===== DATASET EXTRACT =====

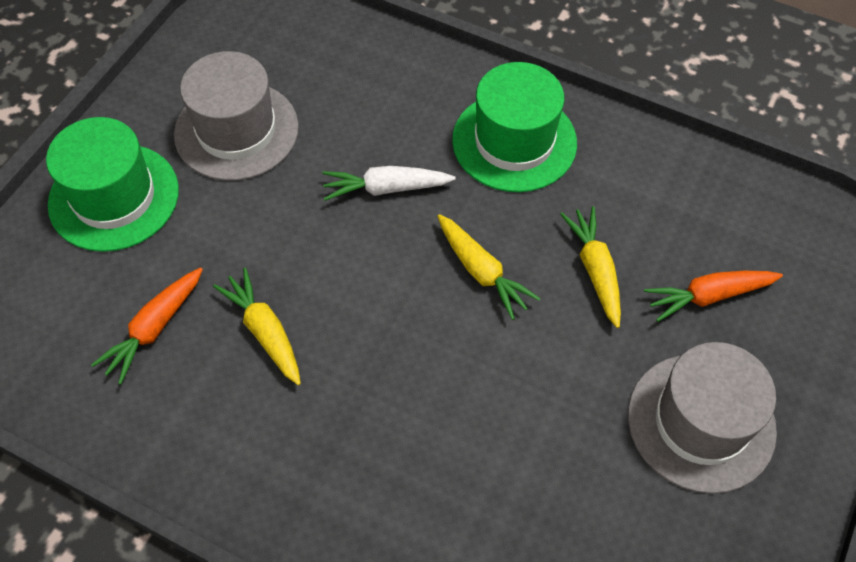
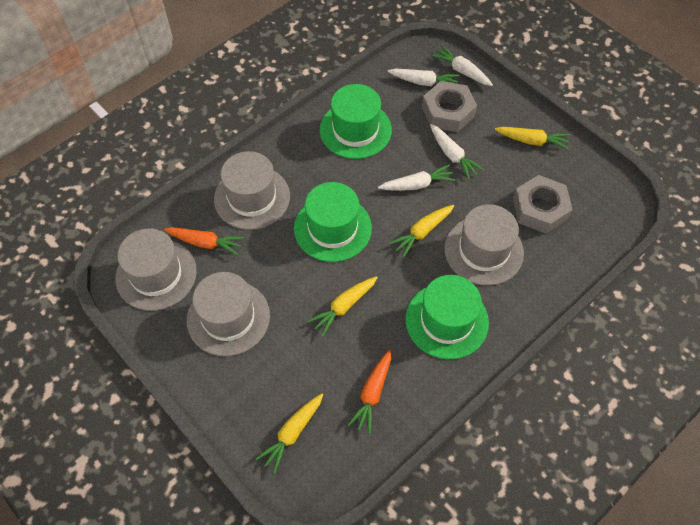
green hat: 2 -> 3
grey hat: 2 -> 4
grey nut: 0 -> 2
white carrot: 1 -> 4
yellow carrot: 3 -> 4

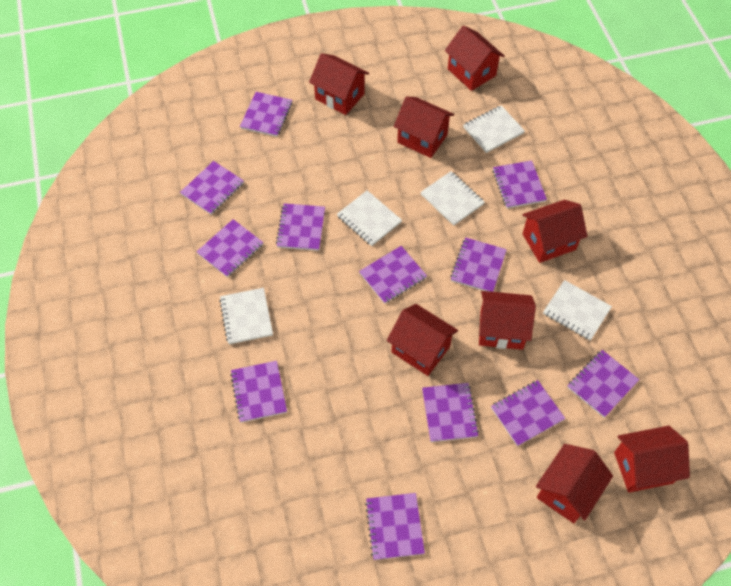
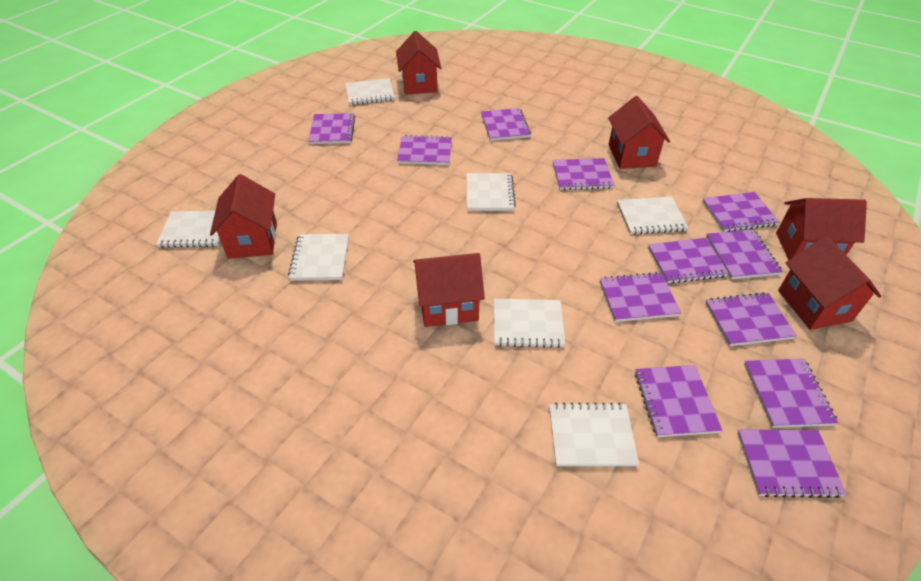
red house: 8 -> 6
white notebook: 5 -> 7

=====

_WORK INSTRUCTION_
Type out the data above once more, exactly, with no images included.

_WRITTEN ANSWER_
green hat: 2 -> 3
grey hat: 2 -> 4
grey nut: 0 -> 2
white carrot: 1 -> 4
yellow carrot: 3 -> 4

red house: 8 -> 6
white notebook: 5 -> 7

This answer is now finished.